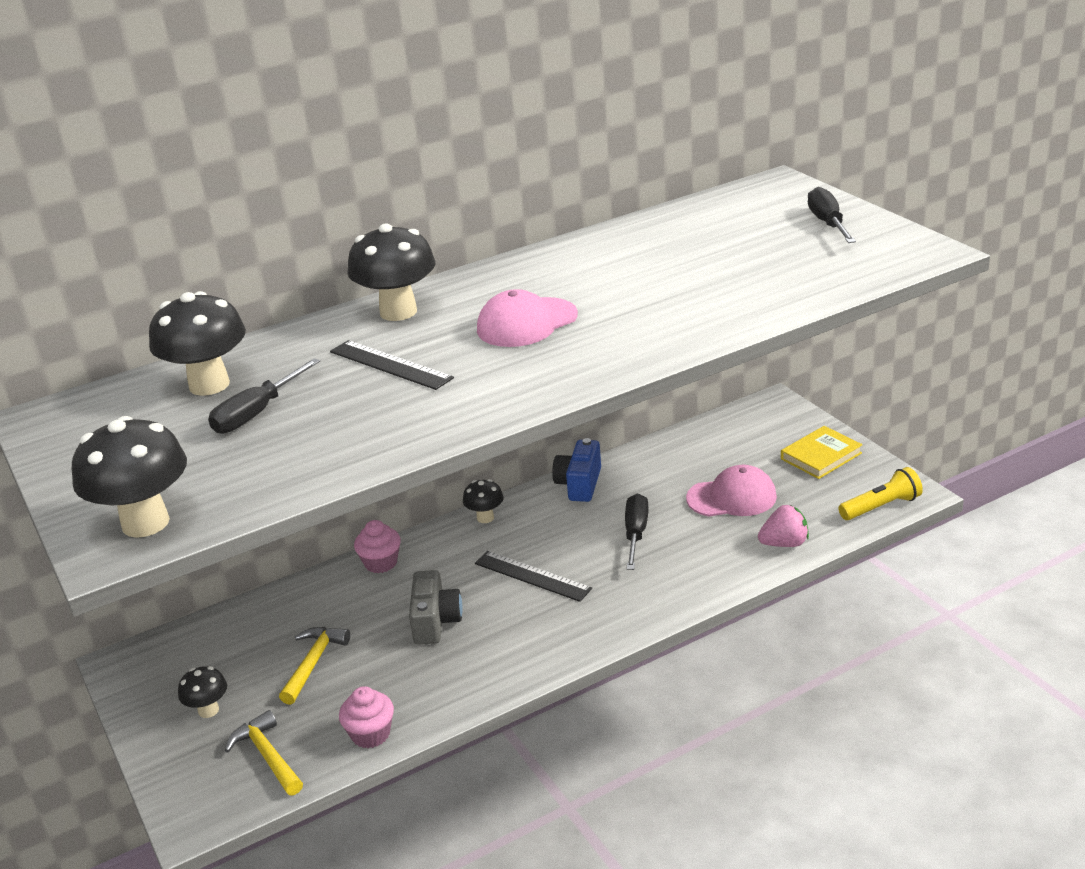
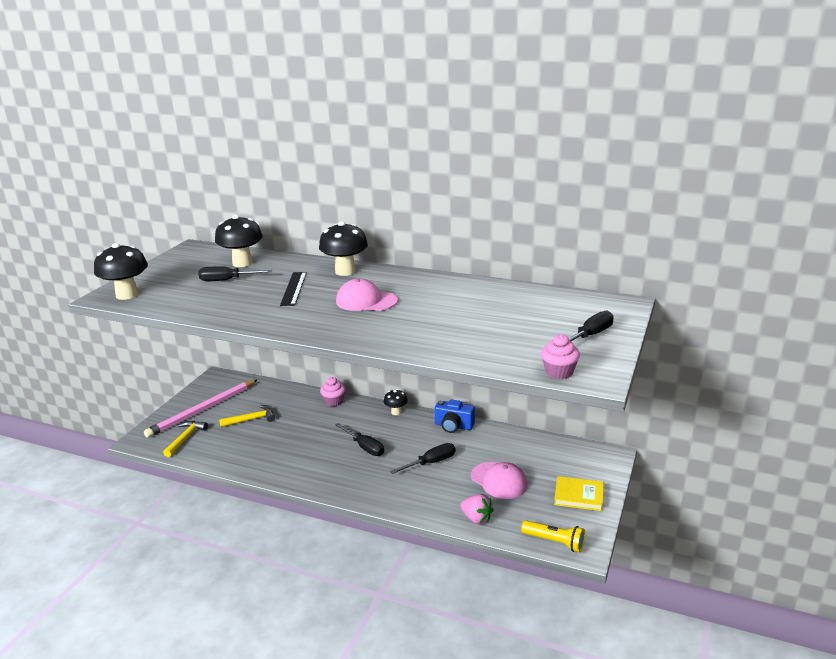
camera: 50 degrees right, 5 degrees down
(208, 710) = (203, 410): black mushroom -> pink pencil
(370, 734) = (217, 457): pink cupcake -> pink cupcake (559, 372)
(435, 621) = (306, 436): grey camera -> none
(532, 576) = (364, 447): black ruler -> black screwdriver
(579, 484) = (453, 426): blue camera -> blue camera turned 135 degrees counterclockwise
++++++++
REQUEST » Beginning at the line that holds "(370, 734) = (217, 457): pink", reproduce each line of the records above down to and including the last one.

REPLY TO THE TASK »
(370, 734) = (217, 457): pink cupcake -> pink cupcake (559, 372)
(435, 621) = (306, 436): grey camera -> none
(532, 576) = (364, 447): black ruler -> black screwdriver
(579, 484) = (453, 426): blue camera -> blue camera turned 135 degrees counterclockwise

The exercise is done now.